Assigned task
Only text is carried over. Reproduce the entries below exactly.

(Records contained in a dataset)
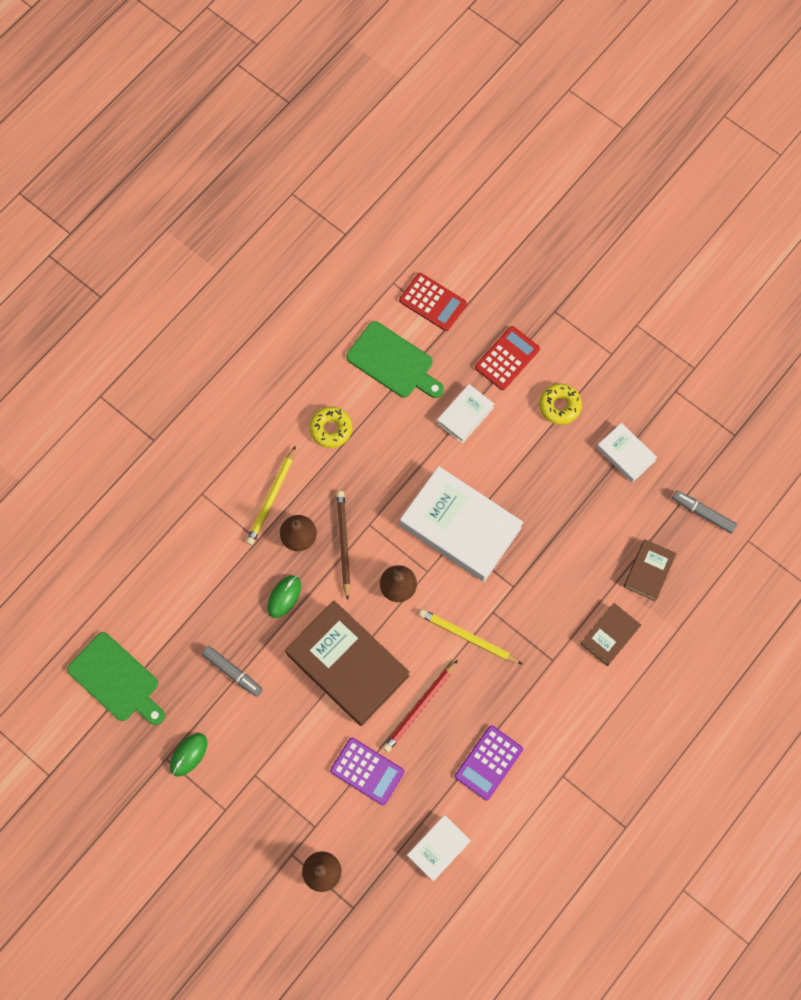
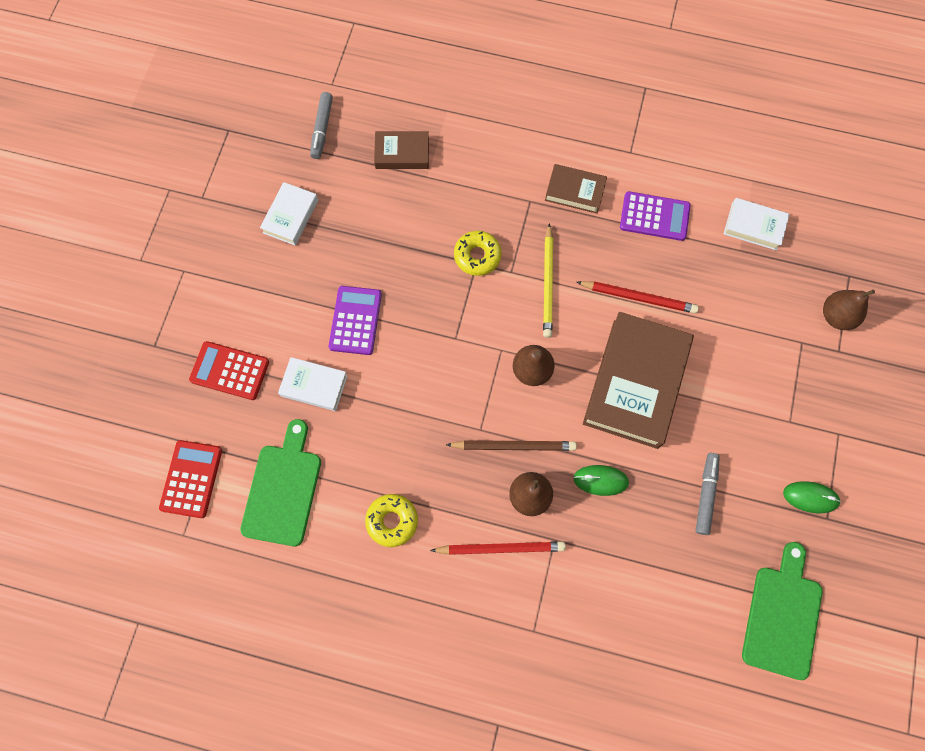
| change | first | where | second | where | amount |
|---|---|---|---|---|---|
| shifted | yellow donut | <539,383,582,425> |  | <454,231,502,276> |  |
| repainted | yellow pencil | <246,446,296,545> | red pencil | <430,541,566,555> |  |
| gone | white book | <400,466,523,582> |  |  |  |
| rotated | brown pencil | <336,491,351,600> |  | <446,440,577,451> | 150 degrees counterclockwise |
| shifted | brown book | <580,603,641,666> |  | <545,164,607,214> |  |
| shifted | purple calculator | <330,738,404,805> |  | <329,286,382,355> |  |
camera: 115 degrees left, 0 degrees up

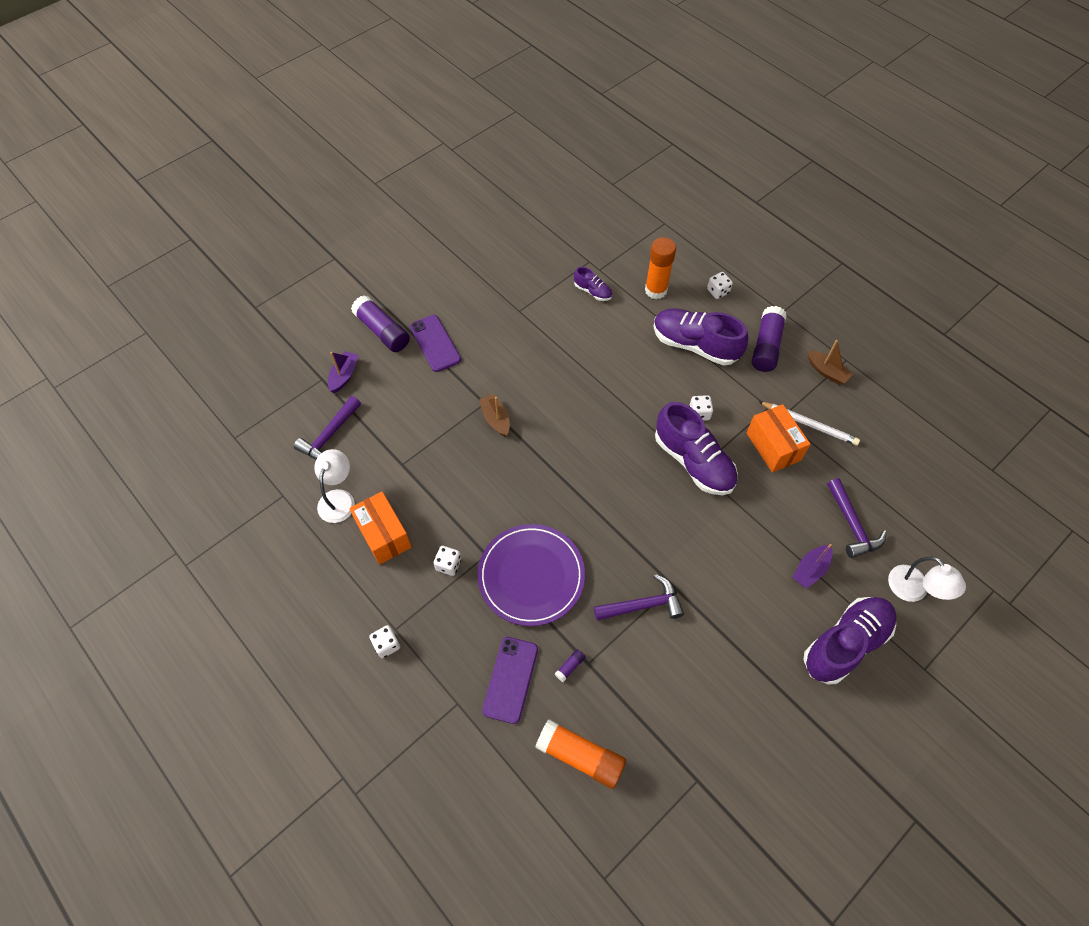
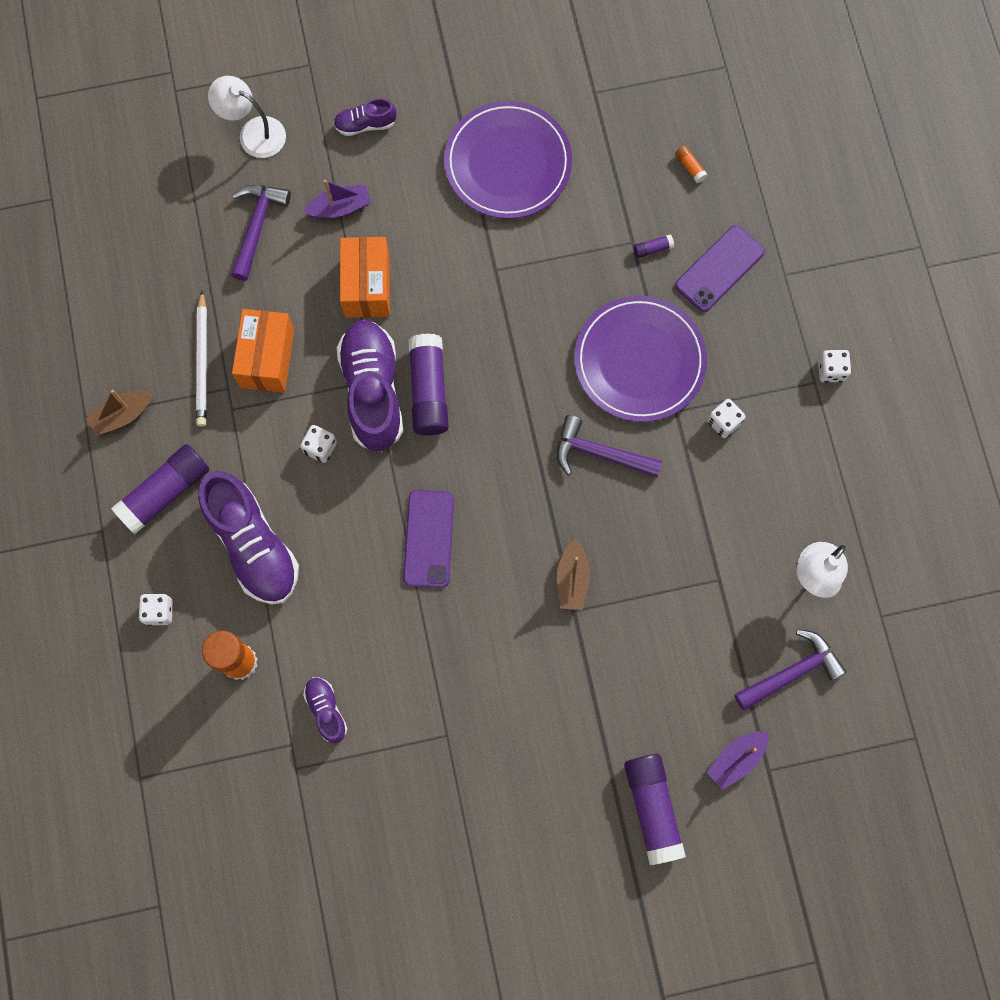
| change | first | where | second | where | amount |
|---|---|---|---|---|---|
| shifted | purple phone | <410,315,461,372> |  | <403,490,454,588> |  |
| rotated | brown boat | <808,340,853,384> |  | <86,390,153,436> | 105 degrees counterclockwise |
| rotated | white pencil | <758,401,860,446> |  | <196,291,207,427> | 150 degrees counterclockwise |
| shifted | orange box | <349,491,412,565> |  | <340,237,390,318> |  |
| rotated | white lamp | <888,557,966,602> |  | <208,76,286,158> | 60 degrees counterclockwise |
| shifted | purple hammer | <594,574,684,621> |  | <557,415,662,477> |  |
| scaled | purple shoe | <804,597,896,684> |  | <333,98,397,136> | x0.48 |
| scaled | orange glue stick | <535,719,626,789> |  | <675,146,708,183> | x0.41 |
| new |  |  | purple plate | <444,101,572,219> |  |
| new |  |  | purple glue stick | <408,333,449,435> |  |
camera: 150 degrees left, 15 degrees up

Answer
| change | first | where | second | where | amount |
|---|---|---|---|---|---|
| shifted | yellow donut | <539,383,582,425> |  | <454,231,502,276> |  |
| repainted | yellow pencil | <246,446,296,545> | red pencil | <430,541,566,555> |  |
| gone | white book | <400,466,523,582> |  |  |  |
| rotated | brown pencil | <336,491,351,600> |  | <446,440,577,451> | 150 degrees counterclockwise |
| shifted | brown book | <580,603,641,666> |  | <545,164,607,214> |  |
| shifted | purple calculator | <330,738,404,805> |  | <329,286,382,355> |  |
camera: 115 degrees left, 0 degrees up

| change | first | where | second | where | amount |
|---|---|---|---|---|---|
| shifted | purple phone | <410,315,461,372> |  | <403,490,454,588> |  |
| rotated | brown boat | <808,340,853,384> |  | <86,390,153,436> | 105 degrees counterclockwise |
| rotated | white pencil | <758,401,860,446> |  | <196,291,207,427> | 150 degrees counterclockwise |
| shifted | orange box | <349,491,412,565> |  | <340,237,390,318> |  |
| rotated | white lamp | <888,557,966,602> |  | <208,76,286,158> | 60 degrees counterclockwise |
| shifted | purple hammer | <594,574,684,621> |  | <557,415,662,477> |  |
| scaled | purple shoe | <804,597,896,684> |  | <333,98,397,136> | x0.48 |
| scaled | orange glue stick | <535,719,626,789> |  | <675,146,708,183> | x0.41 |
| new |  |  | purple plate | <444,101,572,219> |  |
| new |  |  | purple glue stick | <408,333,449,435> |  |
camera: 150 degrees left, 15 degrees up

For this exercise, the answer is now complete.